• _Aim of the task_: Print, exactly as they appear in the listing below, the lines from the line with "to <657, 461>" to the line with "red_dough_roller <423, 520>", with both end lines kept.

• _Records for this task_:
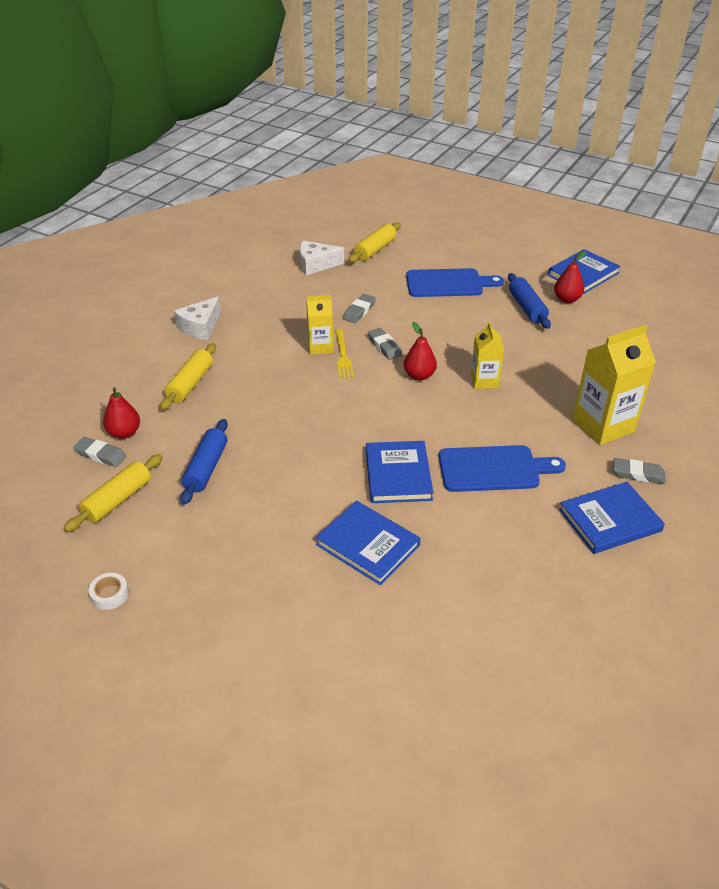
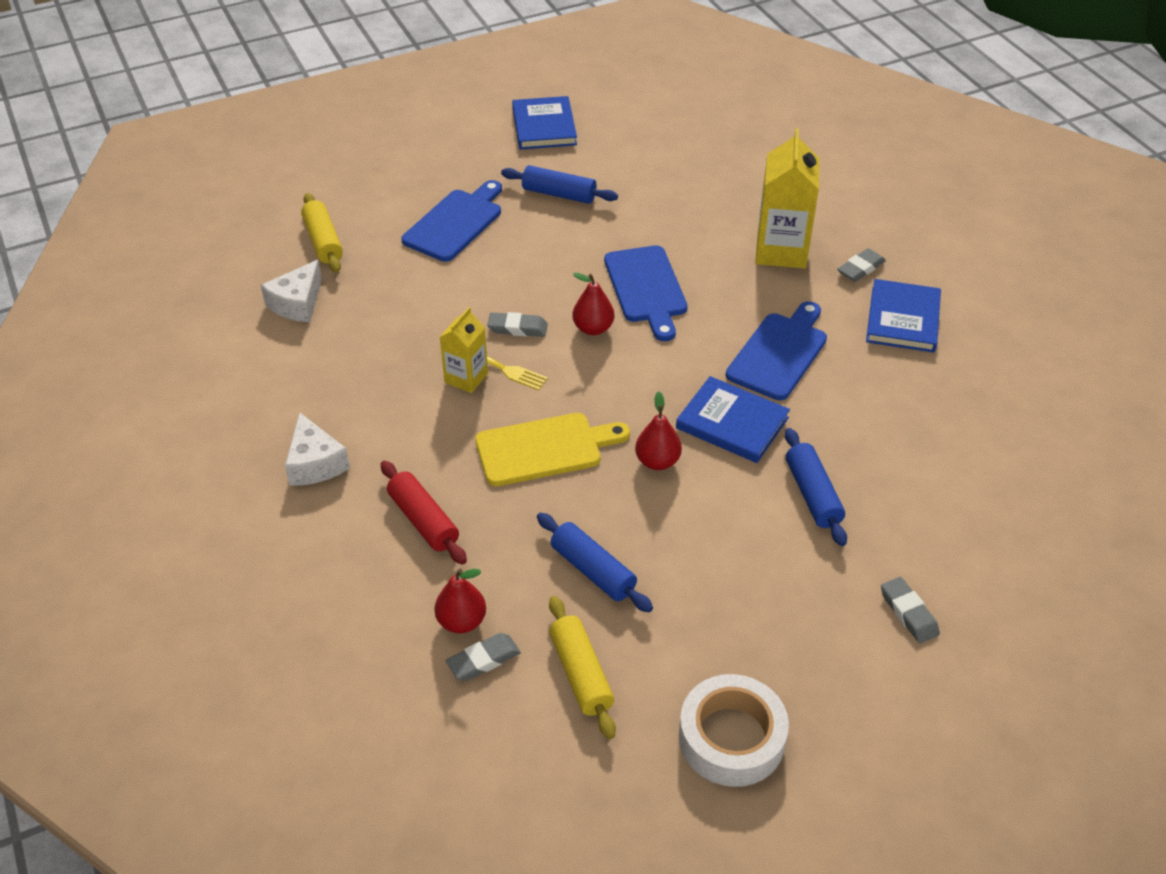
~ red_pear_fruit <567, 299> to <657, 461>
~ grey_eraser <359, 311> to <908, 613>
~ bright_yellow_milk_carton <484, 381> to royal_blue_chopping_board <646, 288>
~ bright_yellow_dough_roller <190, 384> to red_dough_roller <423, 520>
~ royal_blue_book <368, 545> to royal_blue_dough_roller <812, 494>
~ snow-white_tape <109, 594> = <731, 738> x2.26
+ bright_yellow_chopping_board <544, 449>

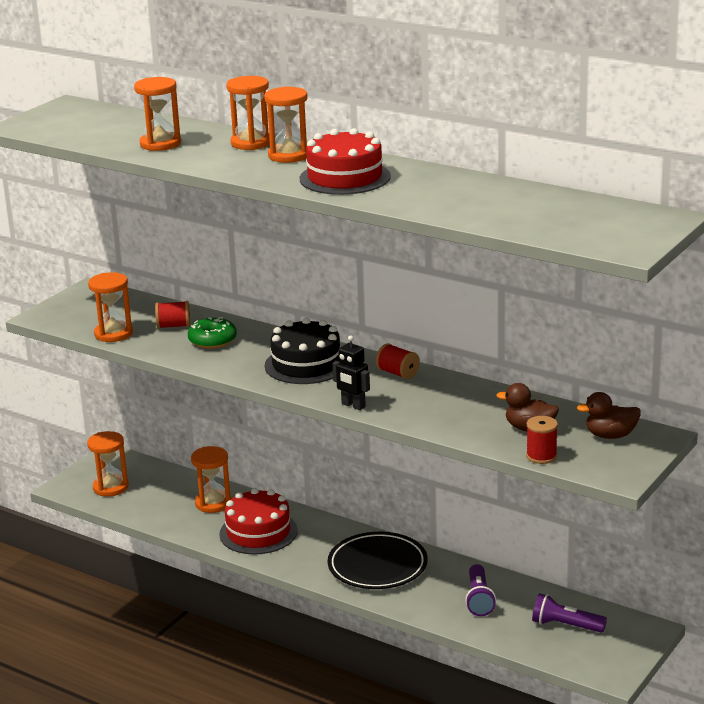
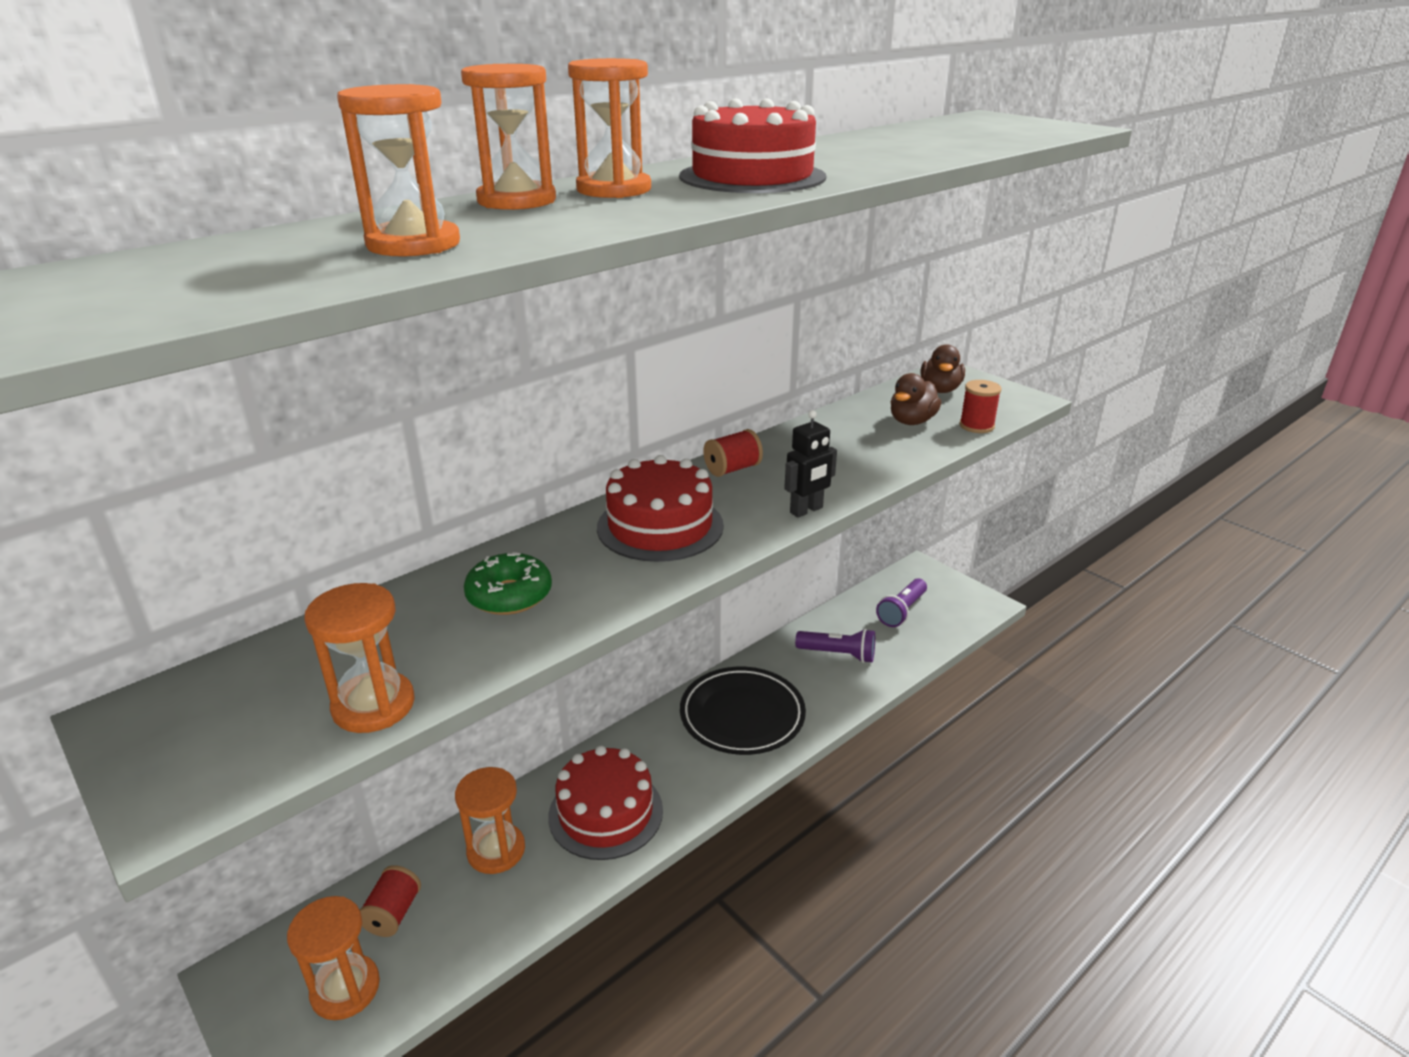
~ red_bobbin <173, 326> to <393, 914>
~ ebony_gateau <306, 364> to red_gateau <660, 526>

--

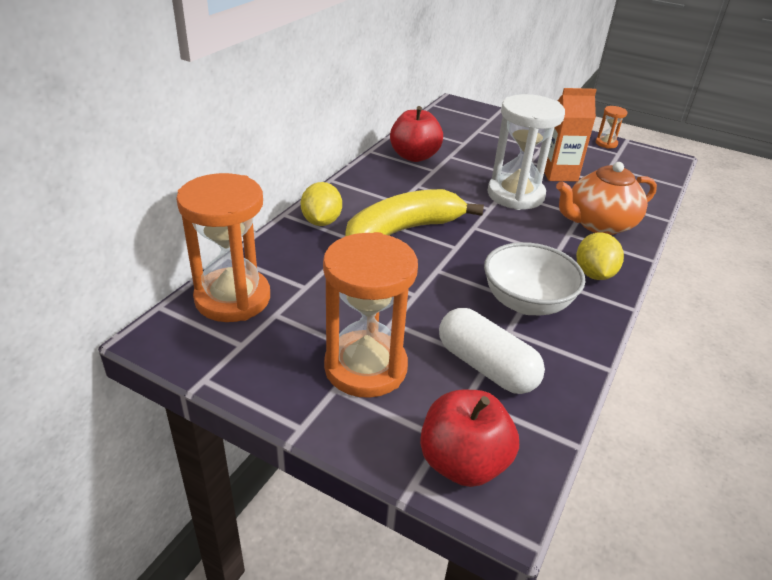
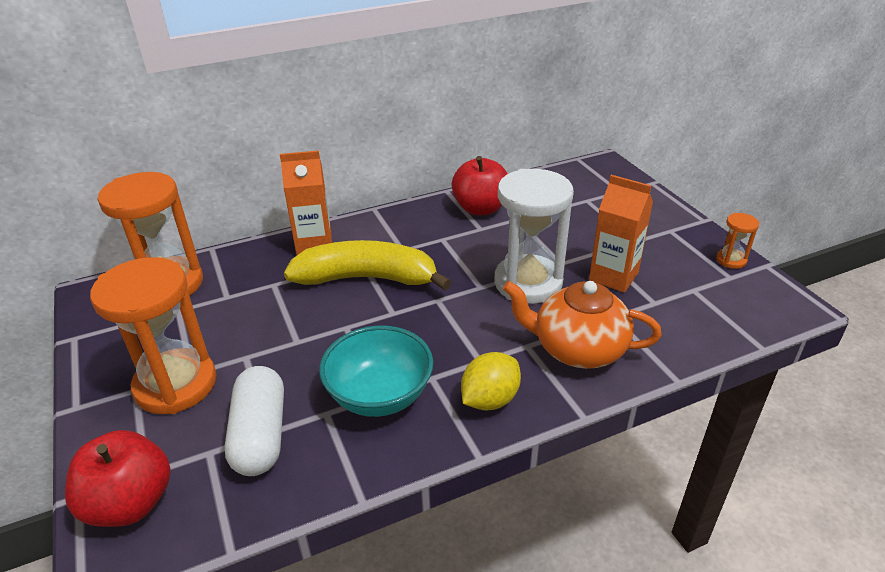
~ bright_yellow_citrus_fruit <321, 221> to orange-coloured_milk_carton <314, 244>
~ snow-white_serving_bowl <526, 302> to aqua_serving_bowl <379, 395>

• _Written solution_:
~ red_pear_fruit <567, 299> to <657, 461>
~ grey_eraser <359, 311> to <908, 613>
~ bright_yellow_milk_carton <484, 381> to royal_blue_chopping_board <646, 288>
~ bright_yellow_dough_roller <190, 384> to red_dough_roller <423, 520>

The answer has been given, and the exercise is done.